**YOUR TASK**
Check each line of the material. Copy those containing "none".

**DATA SHOWN**
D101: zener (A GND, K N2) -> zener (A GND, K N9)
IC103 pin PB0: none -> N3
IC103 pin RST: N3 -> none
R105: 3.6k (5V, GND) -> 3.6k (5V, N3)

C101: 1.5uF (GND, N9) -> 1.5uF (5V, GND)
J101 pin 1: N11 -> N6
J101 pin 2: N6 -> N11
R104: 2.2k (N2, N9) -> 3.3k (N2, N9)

**EXPECTED ANSWER**
IC103 pin PB0: none -> N3
IC103 pin RST: N3 -> none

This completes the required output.